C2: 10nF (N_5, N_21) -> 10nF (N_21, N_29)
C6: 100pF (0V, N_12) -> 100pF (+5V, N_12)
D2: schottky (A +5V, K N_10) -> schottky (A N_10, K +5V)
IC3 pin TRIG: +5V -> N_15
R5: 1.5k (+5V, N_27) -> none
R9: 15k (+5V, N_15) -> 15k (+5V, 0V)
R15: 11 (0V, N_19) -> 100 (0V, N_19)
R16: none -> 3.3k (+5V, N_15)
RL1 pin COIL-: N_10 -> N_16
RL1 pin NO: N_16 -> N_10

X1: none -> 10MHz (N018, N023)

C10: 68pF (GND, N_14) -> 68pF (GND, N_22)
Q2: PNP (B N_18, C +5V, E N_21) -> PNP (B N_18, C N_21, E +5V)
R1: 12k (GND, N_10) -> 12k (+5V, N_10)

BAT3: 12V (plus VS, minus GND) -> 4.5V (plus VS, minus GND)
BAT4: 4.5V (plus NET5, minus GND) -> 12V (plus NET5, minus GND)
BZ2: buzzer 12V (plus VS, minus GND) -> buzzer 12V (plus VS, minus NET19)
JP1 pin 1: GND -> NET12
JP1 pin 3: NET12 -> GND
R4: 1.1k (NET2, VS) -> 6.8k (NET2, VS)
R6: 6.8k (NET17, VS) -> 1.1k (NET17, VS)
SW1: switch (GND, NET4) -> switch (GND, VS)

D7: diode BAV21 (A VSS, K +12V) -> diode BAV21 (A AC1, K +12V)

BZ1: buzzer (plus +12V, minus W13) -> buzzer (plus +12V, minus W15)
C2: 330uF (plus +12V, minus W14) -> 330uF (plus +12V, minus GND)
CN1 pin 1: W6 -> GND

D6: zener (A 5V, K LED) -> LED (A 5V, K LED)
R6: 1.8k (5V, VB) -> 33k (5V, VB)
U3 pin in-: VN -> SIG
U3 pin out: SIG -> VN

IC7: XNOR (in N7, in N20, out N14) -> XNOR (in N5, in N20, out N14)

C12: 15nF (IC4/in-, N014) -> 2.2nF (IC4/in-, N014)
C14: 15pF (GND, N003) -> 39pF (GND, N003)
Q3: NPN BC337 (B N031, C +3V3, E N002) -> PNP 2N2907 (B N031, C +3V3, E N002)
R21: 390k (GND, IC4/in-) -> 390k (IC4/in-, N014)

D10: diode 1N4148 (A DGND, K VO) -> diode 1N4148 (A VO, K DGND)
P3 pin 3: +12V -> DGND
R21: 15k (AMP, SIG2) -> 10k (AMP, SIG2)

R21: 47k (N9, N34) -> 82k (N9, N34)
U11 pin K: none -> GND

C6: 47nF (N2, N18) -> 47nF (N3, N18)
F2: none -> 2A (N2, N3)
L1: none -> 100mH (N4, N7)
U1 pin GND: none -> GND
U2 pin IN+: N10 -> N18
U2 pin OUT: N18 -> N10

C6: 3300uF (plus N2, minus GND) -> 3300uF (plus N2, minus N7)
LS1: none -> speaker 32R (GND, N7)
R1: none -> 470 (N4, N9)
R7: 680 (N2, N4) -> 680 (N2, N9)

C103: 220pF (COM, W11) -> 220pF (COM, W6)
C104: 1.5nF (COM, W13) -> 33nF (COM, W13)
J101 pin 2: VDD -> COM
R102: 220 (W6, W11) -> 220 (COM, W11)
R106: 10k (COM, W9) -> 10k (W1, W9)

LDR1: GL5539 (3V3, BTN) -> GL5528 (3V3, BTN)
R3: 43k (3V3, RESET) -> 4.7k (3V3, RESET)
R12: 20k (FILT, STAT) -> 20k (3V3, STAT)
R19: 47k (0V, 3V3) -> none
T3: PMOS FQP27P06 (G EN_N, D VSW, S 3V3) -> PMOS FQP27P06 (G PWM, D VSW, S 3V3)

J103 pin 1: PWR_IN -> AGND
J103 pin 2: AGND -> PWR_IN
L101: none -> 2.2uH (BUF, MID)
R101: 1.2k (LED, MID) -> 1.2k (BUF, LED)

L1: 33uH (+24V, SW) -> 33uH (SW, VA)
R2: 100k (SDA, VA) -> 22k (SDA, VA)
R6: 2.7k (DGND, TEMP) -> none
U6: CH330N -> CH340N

====================

Action item:
Copy all lines of the records in which the string "DGND" can be found.

Solution to the exercise:
D10: diode 1N4148 (A DGND, K VO) -> diode 1N4148 (A VO, K DGND)
P3 pin 3: +12V -> DGND
R6: 2.7k (DGND, TEMP) -> none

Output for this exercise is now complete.